Object matching data

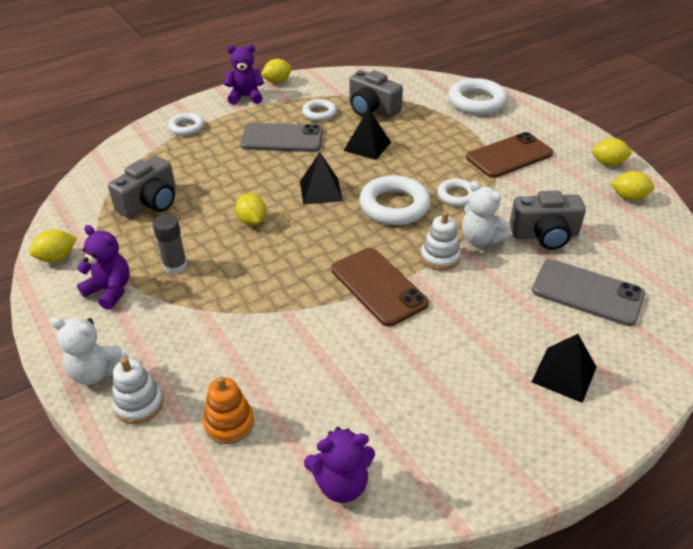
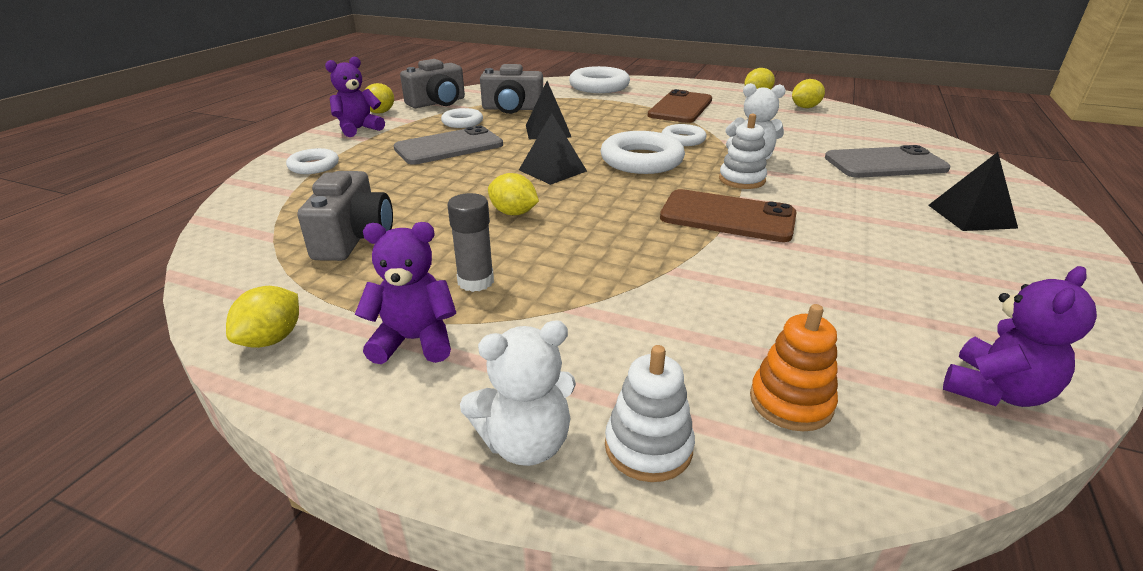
camera: 35 degrees left, 10 degrees down
(544, 235) = (792, 142): grey camera -> grey camera (437, 103)

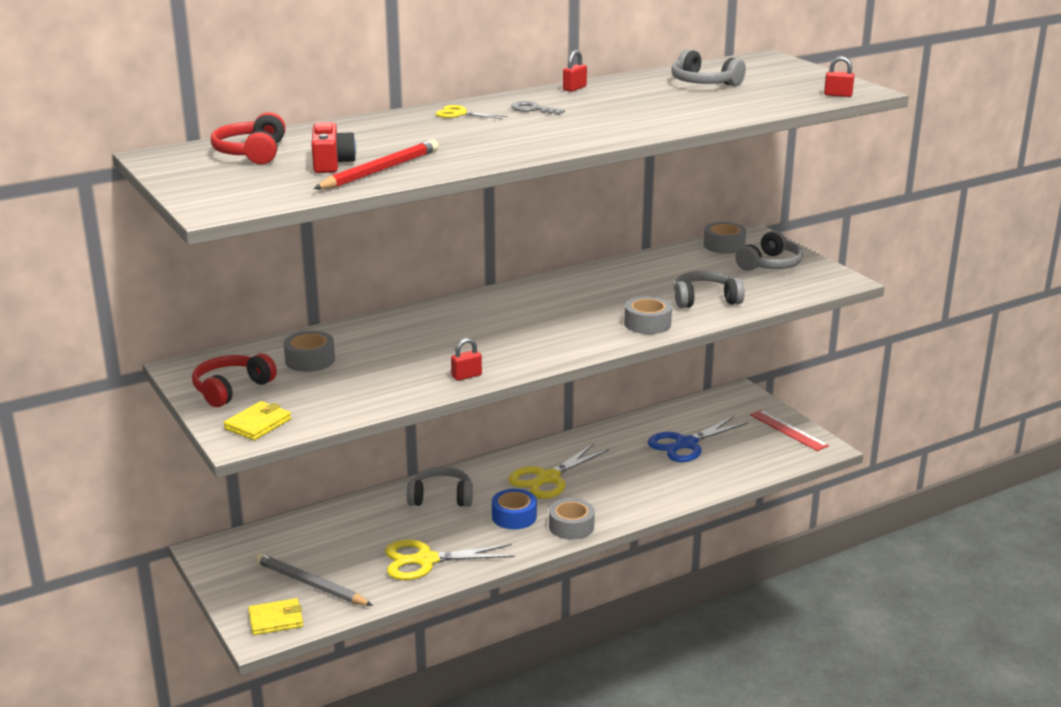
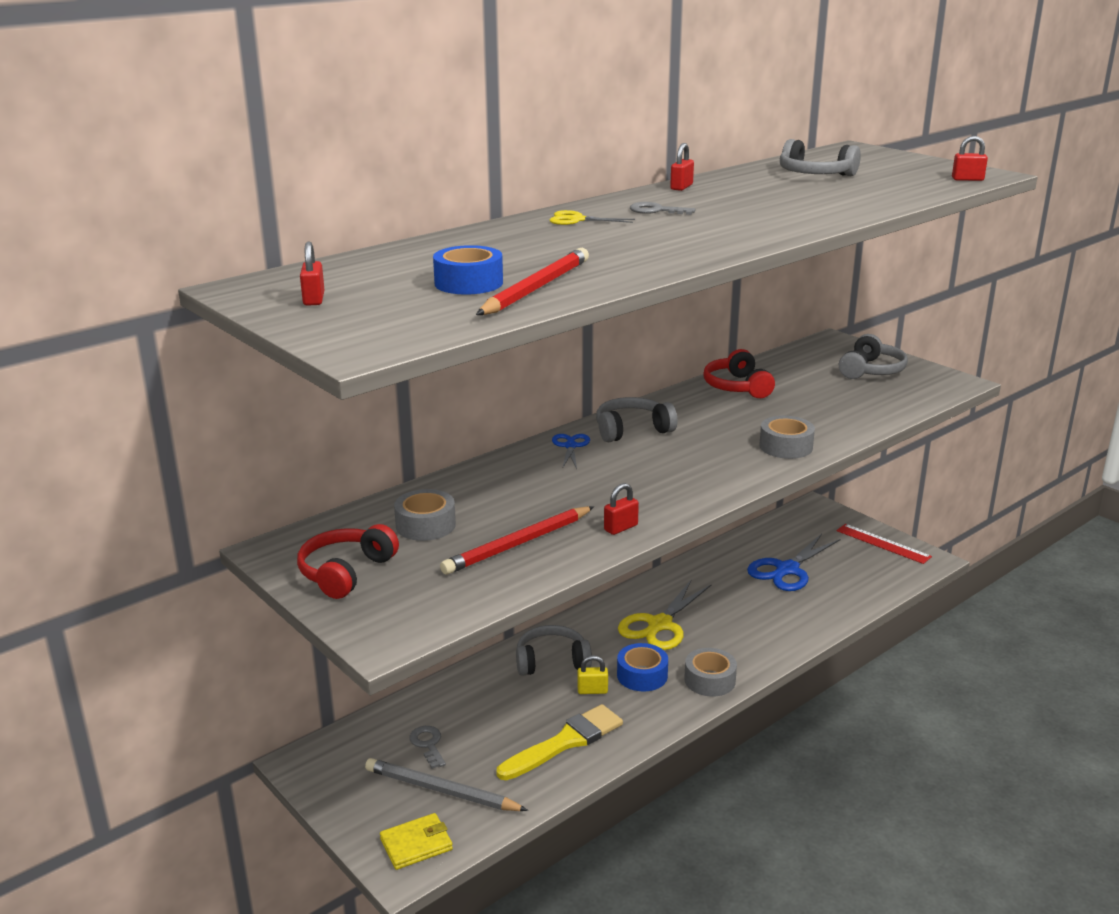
camera: 10 degrees left, 0 degrees up
(206, 168) = (314, 299): none -> red padlock
(252, 153) = (360, 277): red headphones -> red headphones (737, 387)
(258, 424) = (399, 616): yellow wallet -> none
(312, 549) = (428, 744): none -> grey key
(331, 163) = (468, 283): red camera -> blue tape
(376, 381) = (518, 544): none -> red pencil
(426, 560) = (565, 742): yellow scissors -> yellow brush
(461, 308) = (570, 446): none -> blue scissors
(466, 524) = (592, 690): none -> yellow padlock
(705, 300) = (830, 414): grey headphones -> grey headphones (632, 430)
(724, 245) = (810, 354): grey tape -> none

**Required work**
Leave the images aside and transcribe all entries exactly.

**Result for this task**
camera: 35 degrees left, 10 degrees down
(544, 235) = (792, 142): grey camera -> grey camera (437, 103)

camera: 10 degrees left, 0 degrees up
(206, 168) = (314, 299): none -> red padlock
(252, 153) = (360, 277): red headphones -> red headphones (737, 387)
(258, 424) = (399, 616): yellow wallet -> none
(312, 549) = (428, 744): none -> grey key
(331, 163) = (468, 283): red camera -> blue tape
(376, 381) = (518, 544): none -> red pencil
(426, 560) = (565, 742): yellow scissors -> yellow brush
(461, 308) = (570, 446): none -> blue scissors
(466, 524) = (592, 690): none -> yellow padlock
(705, 300) = (830, 414): grey headphones -> grey headphones (632, 430)
(724, 245) = (810, 354): grey tape -> none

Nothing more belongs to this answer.